_Exercise prompt_
Restate the data word for word. Leave the pictures out.

_Object state comparisons_
------------
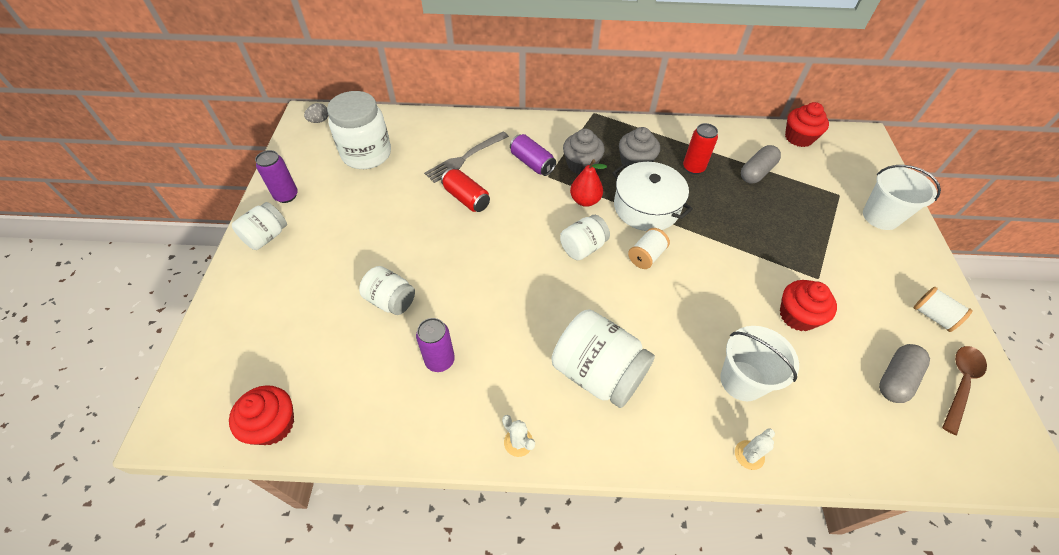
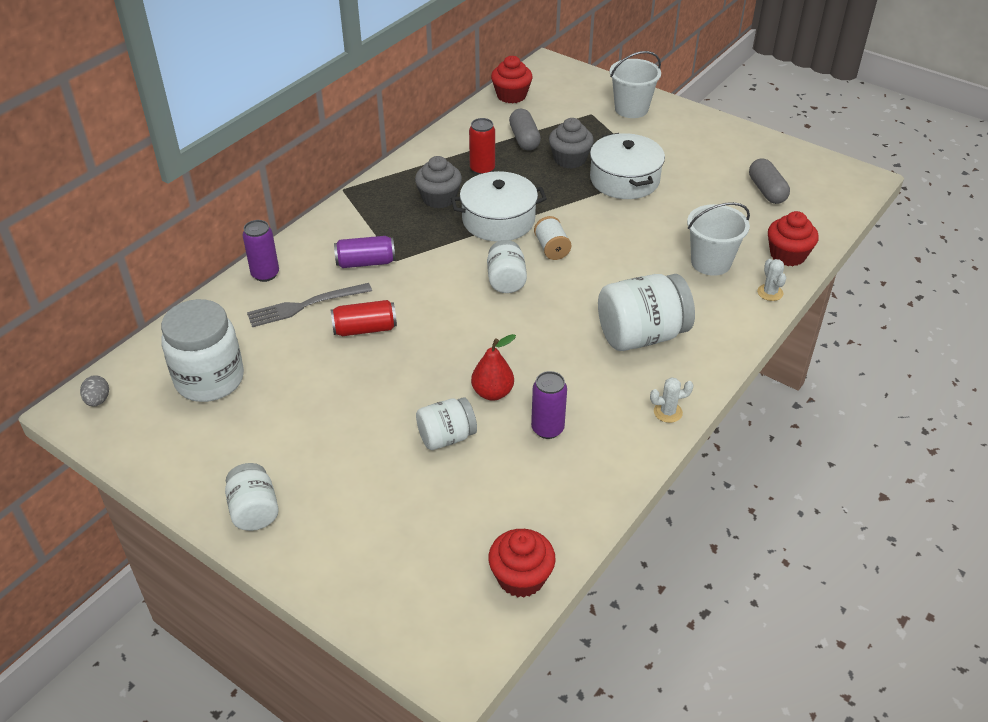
camera: 55 degrees left, 10 degrees down
(286, 196) = (203, 473): purple can -> purple can (265, 274)
(465, 158) = (305, 305): grey fork -> grey fork turned 75 degrees clockwise
(581, 164) = (404, 232): grey cupcake -> grey cupcake (570, 159)
(585, 200) = (452, 252): red pear -> red pear (492, 392)
(782, 260) = (624, 179): none -> white pot
(797, 316) = (680, 203): red cupcake -> red cupcake (787, 255)
(932, 316) = (734, 143): white spool -> none
(960, 384) = (792, 167): brown spoon -> none

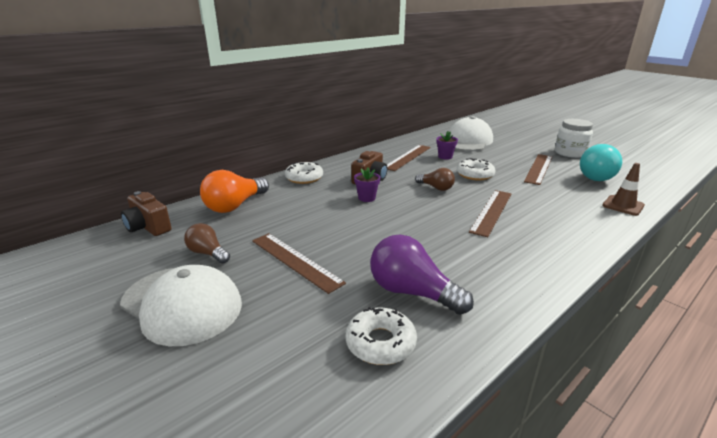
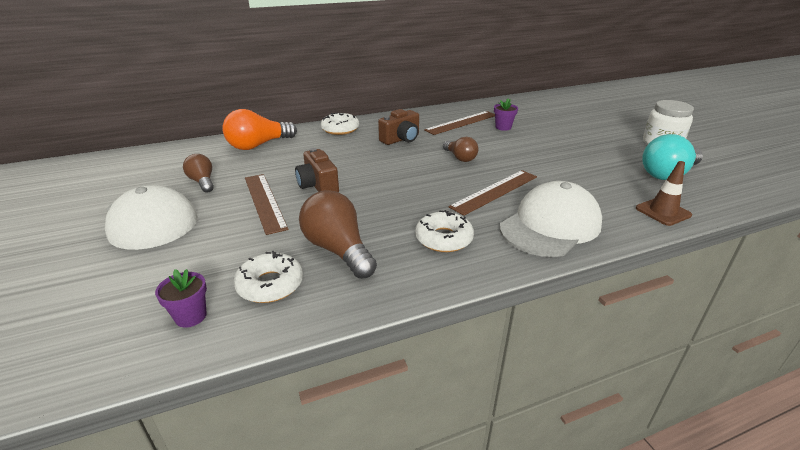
camera: 20 degrees right, 5 degrees up
(148, 227) = (177, 152): brown camera -> brown camera (318, 186)
(366, 198) = (380, 157): purple flower pot -> purple flower pot (191, 316)
(412, 292) = (338, 250): purple light bulb -> brown light bulb
(468, 141) = (547, 114): white cap -> white cap (550, 225)
(475, 175) = (517, 151): white donut -> white donut (443, 238)
(539, 169) = (601, 155): brown ruler -> none

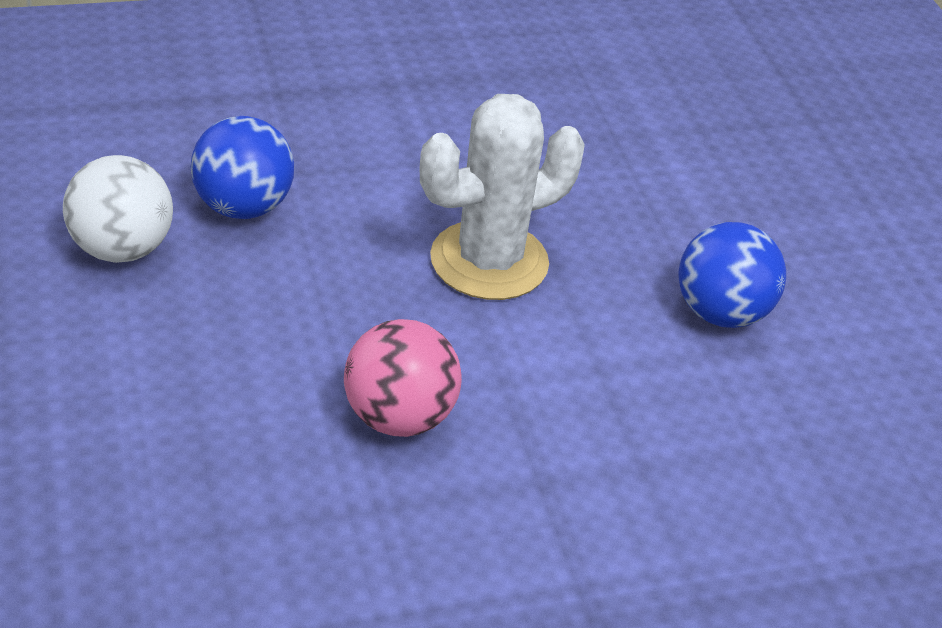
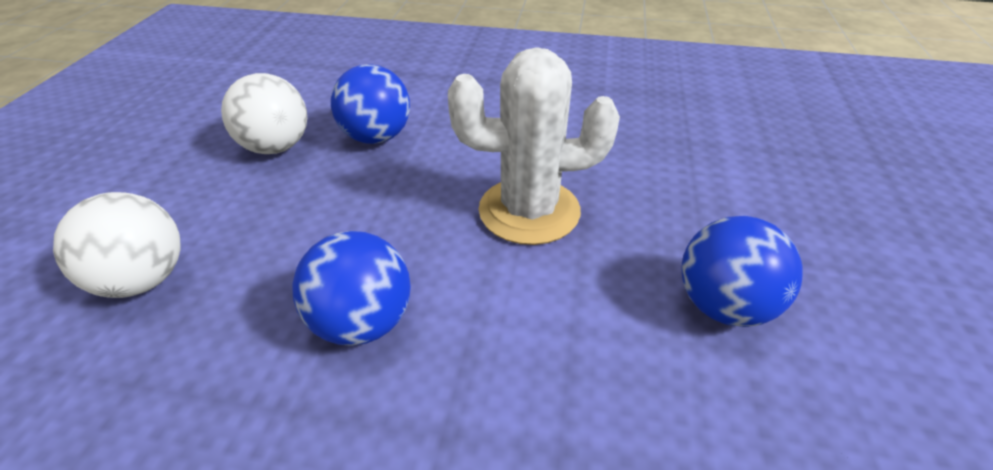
camera: 30 degrees right, 0 degrees up
(120, 441) = (142, 280): none -> white ball
(399, 417) = (362, 323): pink ball -> blue ball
------------
_Response below_
camera: 55 degrees left, 10 degrees down
(286, 196) = (203, 473): purple can -> purple can (265, 274)
(465, 158) = (305, 305): grey fork -> grey fork turned 75 degrees clockwise
(581, 164) = (404, 232): grey cupcake -> grey cupcake (570, 159)
(585, 200) = (452, 252): red pear -> red pear (492, 392)
(782, 260) = (624, 179): none -> white pot
(797, 316) = (680, 203): red cupcake -> red cupcake (787, 255)
(932, 316) = (734, 143): white spool -> none
(960, 384) = (792, 167): brown spoon -> none

camera: 20 degrees right, 5 degrees up
(148, 227) = (177, 152): brown camera -> brown camera (318, 186)
(366, 198) = (380, 157): purple flower pot -> purple flower pot (191, 316)
(412, 292) = (338, 250): purple light bulb -> brown light bulb
(468, 141) = (547, 114): white cap -> white cap (550, 225)
(475, 175) = (517, 151): white donut -> white donut (443, 238)
(539, 169) = (601, 155): brown ruler -> none

camera: 30 degrees right, 0 degrees up
(120, 441) = (142, 280): none -> white ball
(399, 417) = (362, 323): pink ball -> blue ball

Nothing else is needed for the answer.